Stored items:
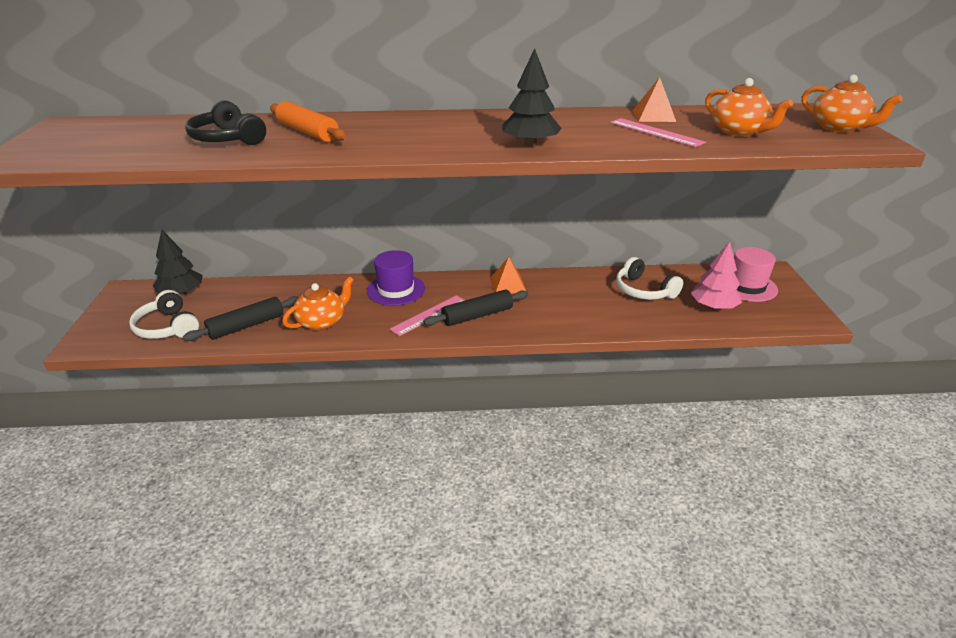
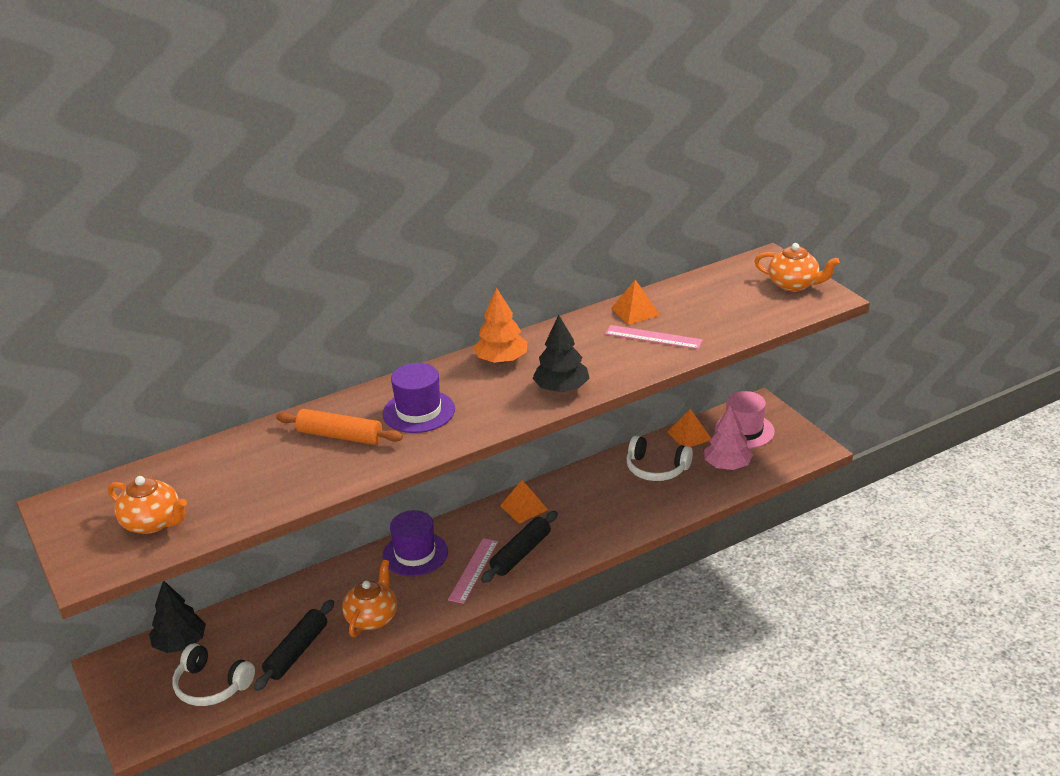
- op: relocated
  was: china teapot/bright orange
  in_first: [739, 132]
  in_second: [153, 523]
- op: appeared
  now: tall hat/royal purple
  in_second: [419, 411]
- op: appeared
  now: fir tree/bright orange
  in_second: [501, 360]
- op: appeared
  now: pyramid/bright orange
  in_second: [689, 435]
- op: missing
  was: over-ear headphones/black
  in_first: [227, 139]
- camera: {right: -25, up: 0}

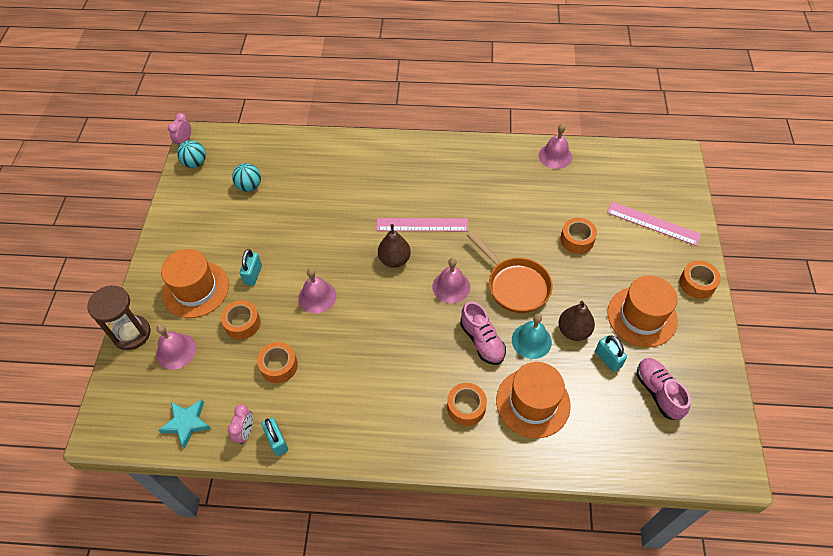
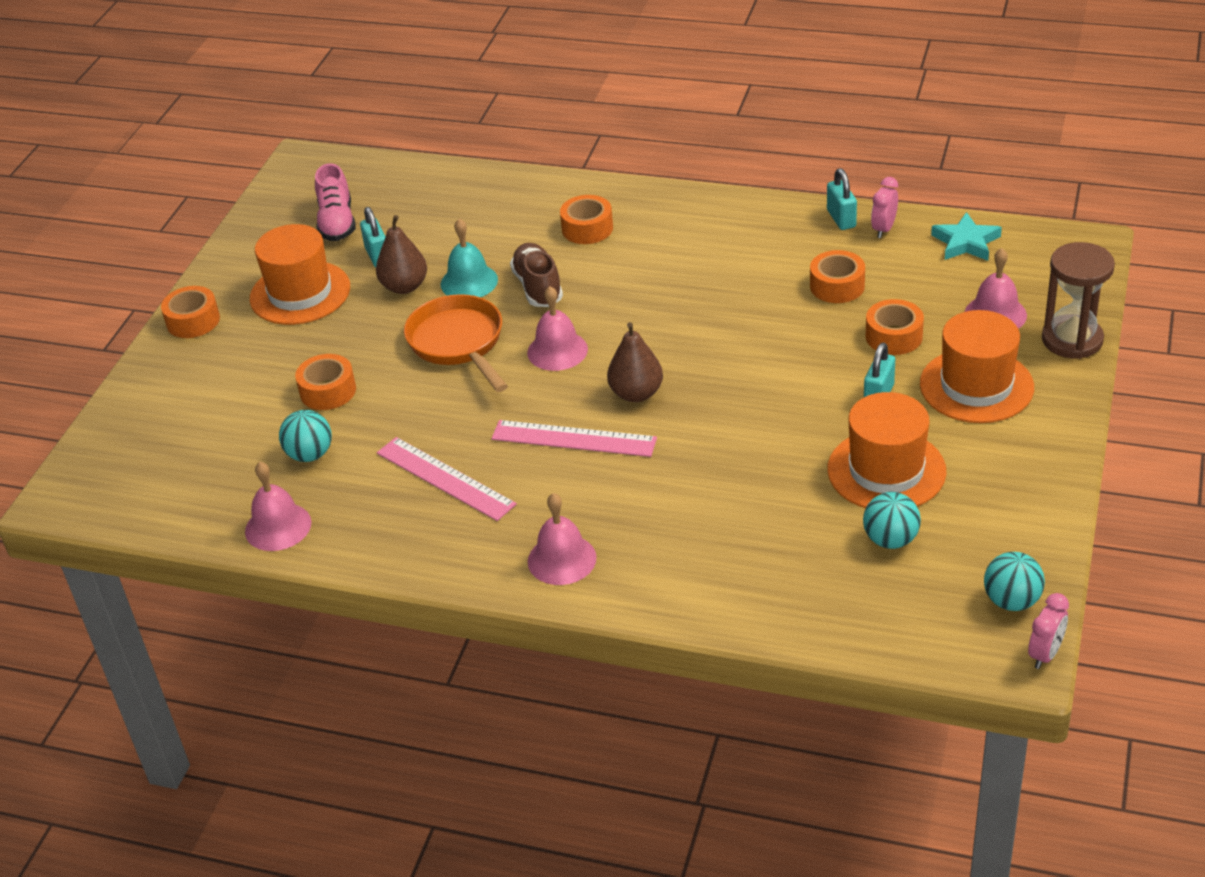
- op: appeared
  now: sphere/turquoise
  in_second: [310, 454]
- op: relocated
  was: straightedge/rosy
  in_first: [653, 223]
  in_second: [445, 478]
- op: colour
  was: shoe/rosy
  now: shoe/russet
  in_first: [482, 341]
  in_second: [538, 287]
- op: relocated
  was: hand bell/rosy
  in_first: [317, 296]
  in_second: [562, 559]
- op: relocated
  was: tall hat/bright orange
  in_first: [533, 403]
  in_second: [886, 470]
- camera: {right: -165, up: -15}

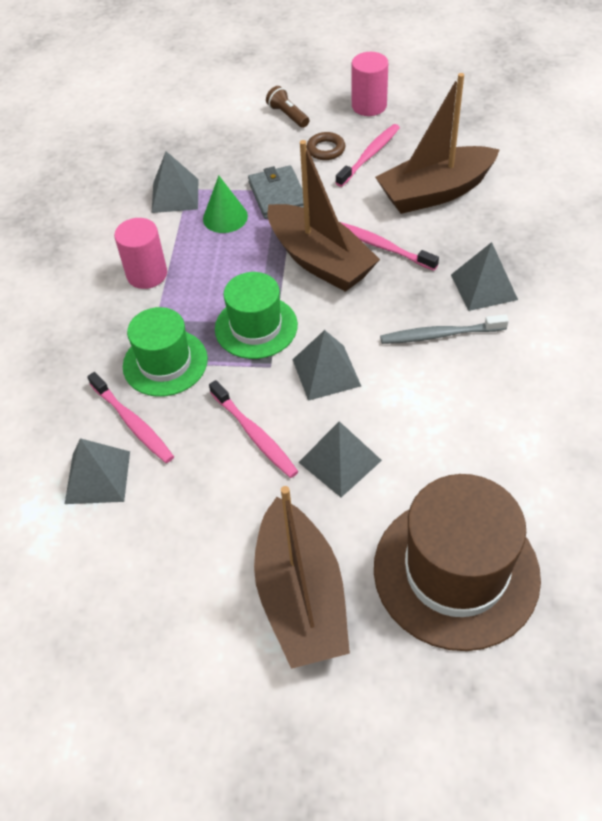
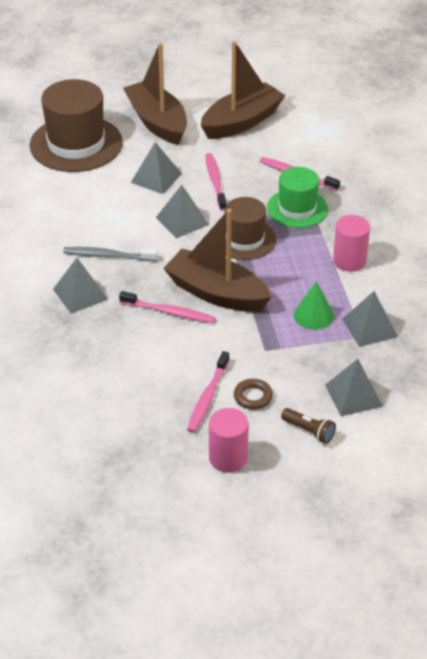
- op: spun
  was: tooth brush/ash-grey
  in_first: [440, 335]
  in_second: [108, 256]
  clockwise: -150
- op: relocated
  was: boat/russet
  in_first: [435, 192]
  in_second: [241, 122]
- op: spun
  was: tooth brush/rosy
  in_first: [254, 434]
  in_second: [215, 181]
  clockwise: 45
- op: colour
  was: tall hat/emerald
  now: tall hat/russet
  in_first: [256, 327]
  in_second: [244, 239]
- op: relocated
  was: pyramid/ash-grey
  in_first: [98, 477]
  in_second: [353, 395]
- op: missing
  was: billfold/ash-grey
  in_first: [278, 195]
- camera: {right: 160, up: -10}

• _Try it_:
Begin with the line that has "in_first: [739, 132]" and continue to the last line of the entries, printing each line exactly and nothing else; include both ends and skip the pictures.

• _Exercise answer_:
  in_first: [739, 132]
  in_second: [153, 523]
- op: appeared
  now: tall hat/royal purple
  in_second: [419, 411]
- op: appeared
  now: fir tree/bright orange
  in_second: [501, 360]
- op: appeared
  now: pyramid/bright orange
  in_second: [689, 435]
- op: missing
  was: over-ear headphones/black
  in_first: [227, 139]
- camera: {right: -25, up: 0}

- op: appeared
  now: sphere/turquoise
  in_second: [310, 454]
- op: relocated
  was: straightedge/rosy
  in_first: [653, 223]
  in_second: [445, 478]
- op: colour
  was: shoe/rosy
  now: shoe/russet
  in_first: [482, 341]
  in_second: [538, 287]
- op: relocated
  was: hand bell/rosy
  in_first: [317, 296]
  in_second: [562, 559]
- op: relocated
  was: tall hat/bright orange
  in_first: [533, 403]
  in_second: [886, 470]
- camera: {right: -165, up: -15}

- op: spun
  was: tooth brush/ash-grey
  in_first: [440, 335]
  in_second: [108, 256]
  clockwise: -150
- op: relocated
  was: boat/russet
  in_first: [435, 192]
  in_second: [241, 122]
- op: spun
  was: tooth brush/rosy
  in_first: [254, 434]
  in_second: [215, 181]
  clockwise: 45
- op: colour
  was: tall hat/emerald
  now: tall hat/russet
  in_first: [256, 327]
  in_second: [244, 239]
- op: relocated
  was: pyramid/ash-grey
  in_first: [98, 477]
  in_second: [353, 395]
- op: missing
  was: billfold/ash-grey
  in_first: [278, 195]
- camera: {right: 160, up: -10}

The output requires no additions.